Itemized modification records

Content starts

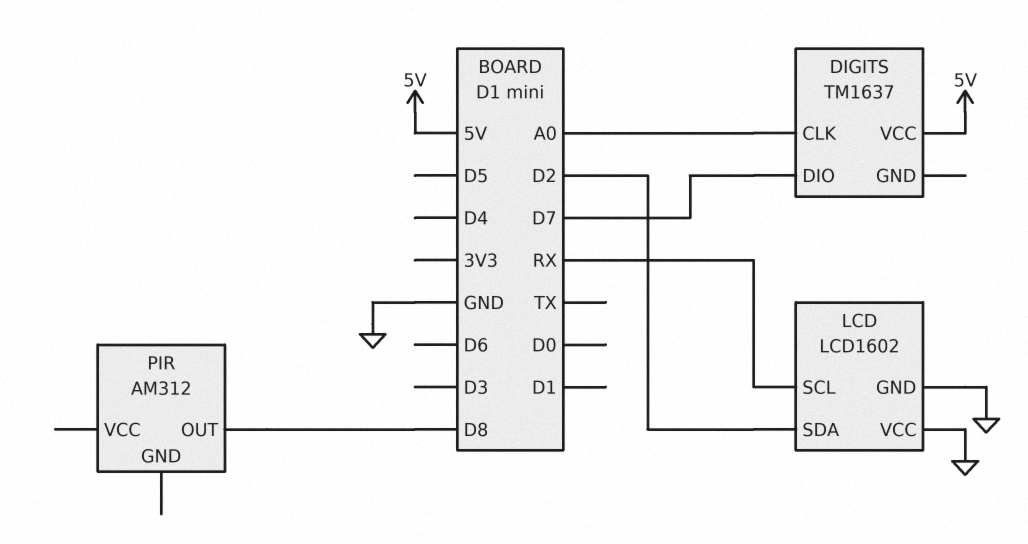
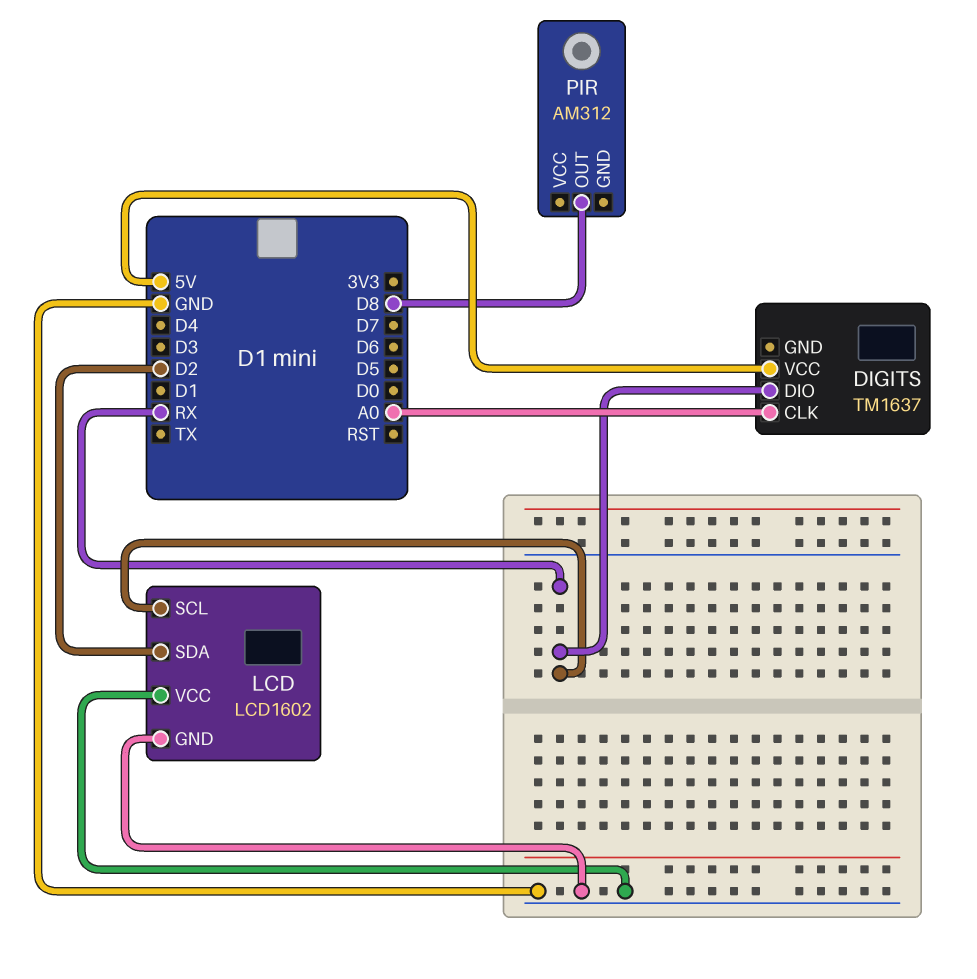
DIGITS pin DIO: D7 -> RX

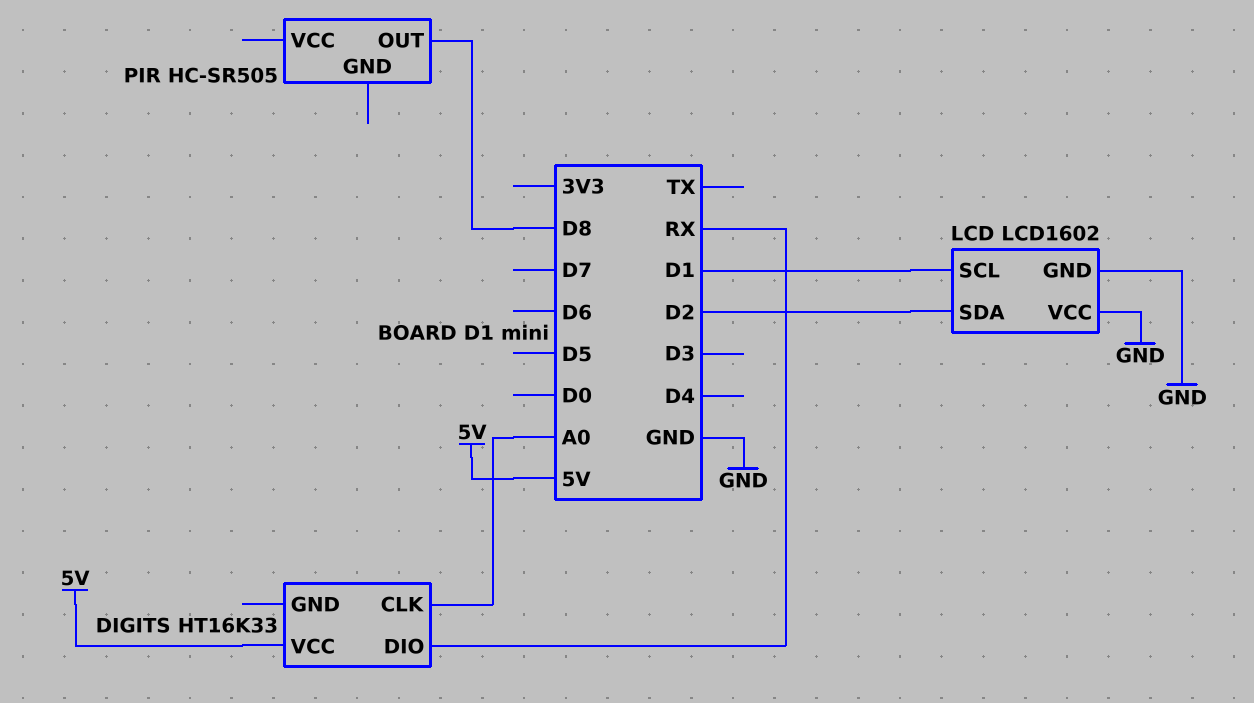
DIGITS: TM1637 -> HT16K33
LCD pin SCL: RX -> D1
PIR: AM312 -> HC-SR505

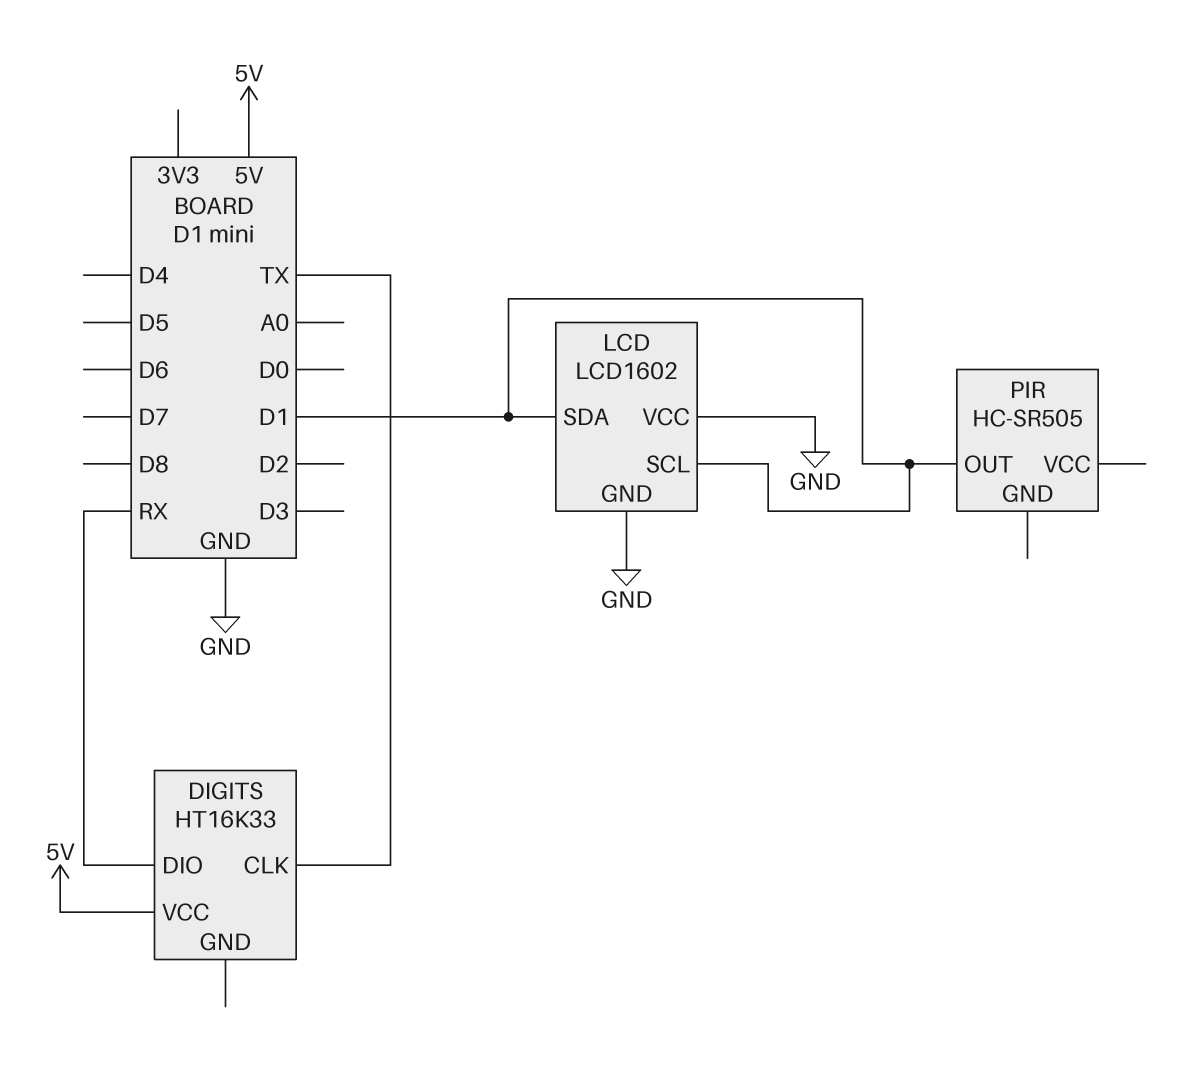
DIGITS pin CLK: A0 -> TX
LCD pin SDA: D2 -> D1
PIR pin OUT: D8 -> D1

Content ends

**Exercise aim**
Copy only this, please: the line with "LCD pin SCL: RX -> D1" and every line after it through the end of the data, with no pictures.

**Task result**
LCD pin SCL: RX -> D1
PIR: AM312 -> HC-SR505

DIGITS pin CLK: A0 -> TX
LCD pin SDA: D2 -> D1
PIR pin OUT: D8 -> D1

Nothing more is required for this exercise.